(Aim of the task) From the entries below, print exactly the span beginning with the line holding "[(112,392),(103,360),(73,367),(82,399),(112,392)]" and ending with the line holding "[(222,5),(206,0),(195,0),(187,27),(213,35),(222,5)]", endpoints included, and skip any pictures.

(Items from a dataset)
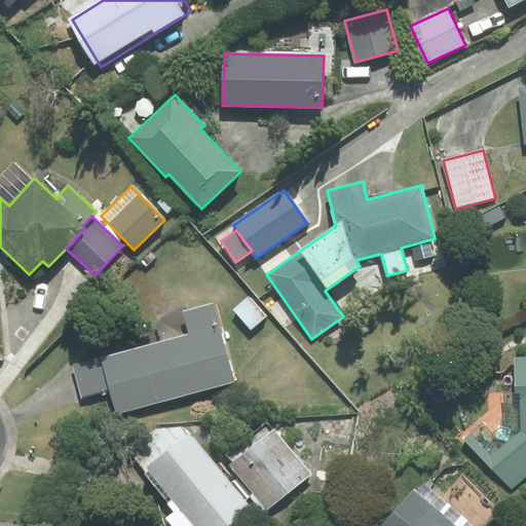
[(190,334),(161,342),(176,398),(236,380),(214,302),(184,311),(190,334)]
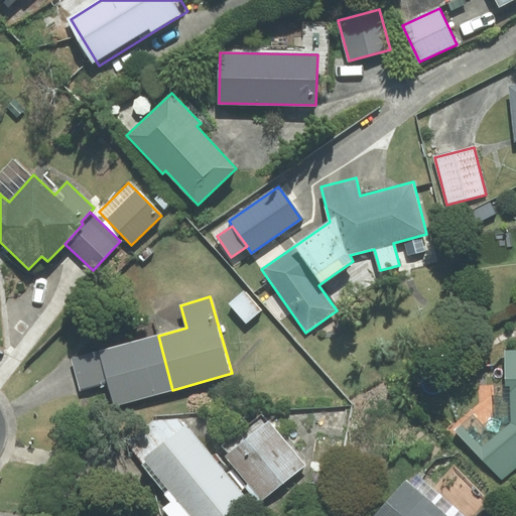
[(158,336),(101,351),(109,382),(115,405),(172,390),(158,336)]
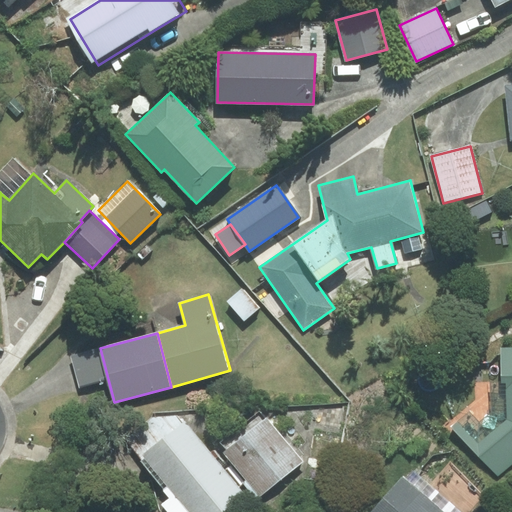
[(453,427),(498,477),(511,464),(511,347),(501,348),(502,379),(489,380),(490,415),(479,424),(469,413),(453,427)]
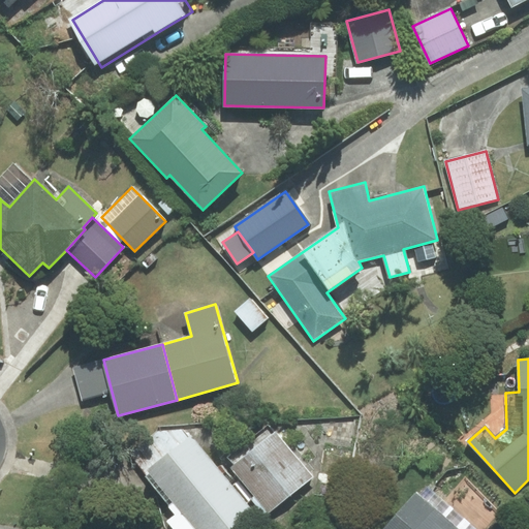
[(112,392),(103,360),(73,367),(82,399),(112,392)]
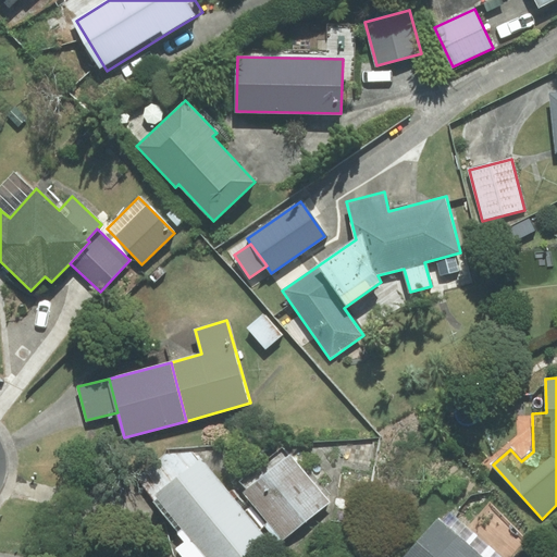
[(248,490),(244,493),(283,540),(327,503),(282,447),(240,481),(248,490)]
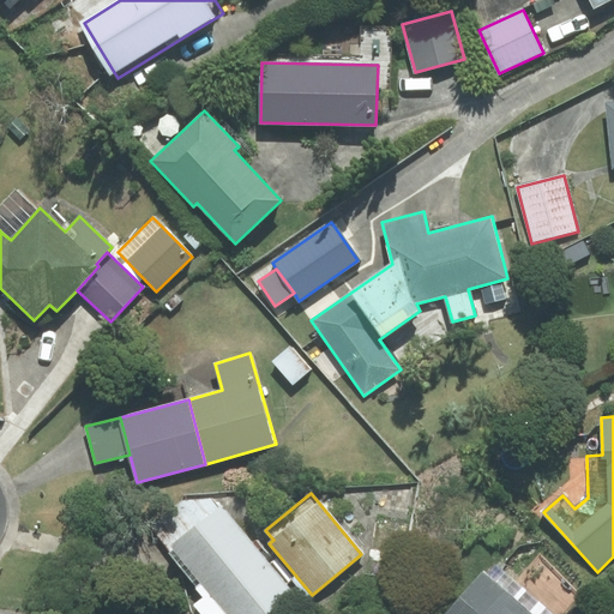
[(265,613),(293,593),(212,499),(181,501),(149,523),(204,599),(196,606),(202,613),(265,613)]
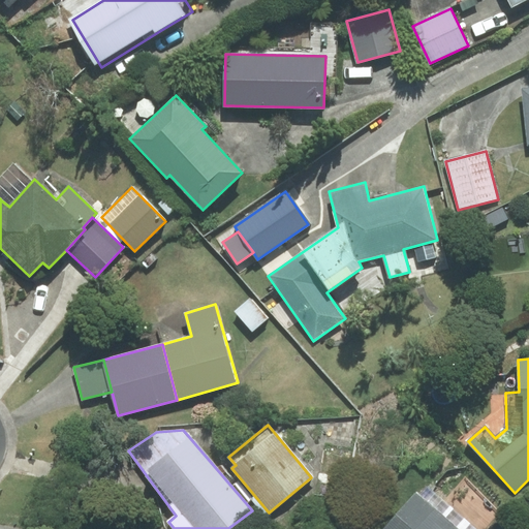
[(475,528),(424,485),(384,528),(475,528)]
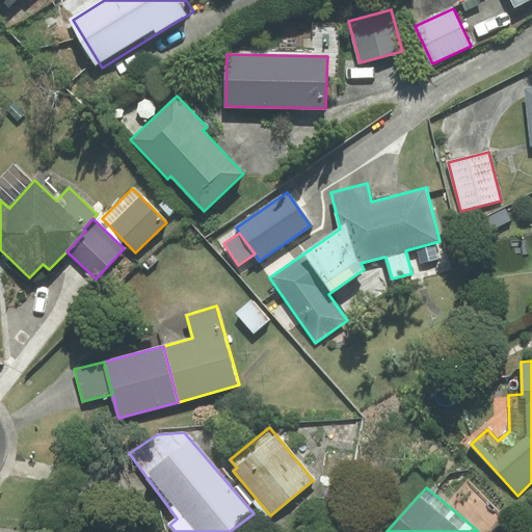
All buildings are outlined.
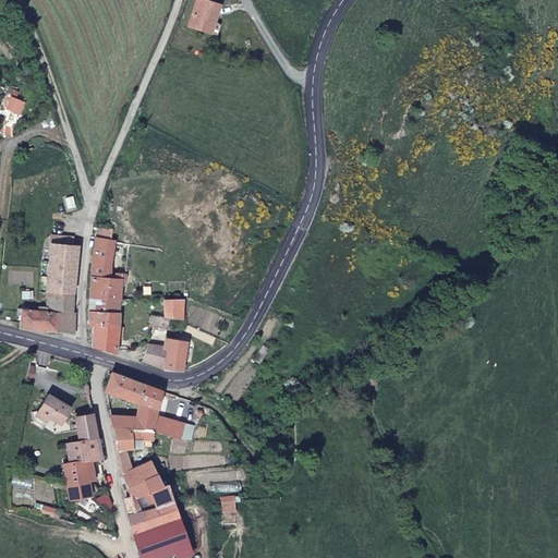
[(222,5),(206,0),(195,0),(187,27),(213,35),(222,5)]
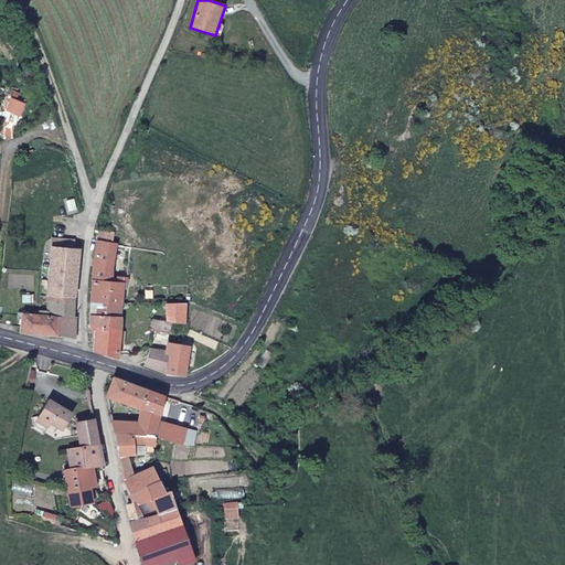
[(12,100),(7,108),(21,116),(24,106),(12,100)]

(Written answer)
[(112,392),(103,360),(73,367),(82,399),(112,392)]
[(248,490),(244,493),(283,540),(327,503),(282,447),(240,481),(248,490)]
[(265,613),(293,593),(212,499),(181,501),(149,523),(204,599),(196,606),(202,613),(265,613)]
[(475,528),(424,485),(384,528),(475,528)]
All buildings are outlined.
[(222,5),(206,0),(195,0),(187,27),(213,35),(222,5)]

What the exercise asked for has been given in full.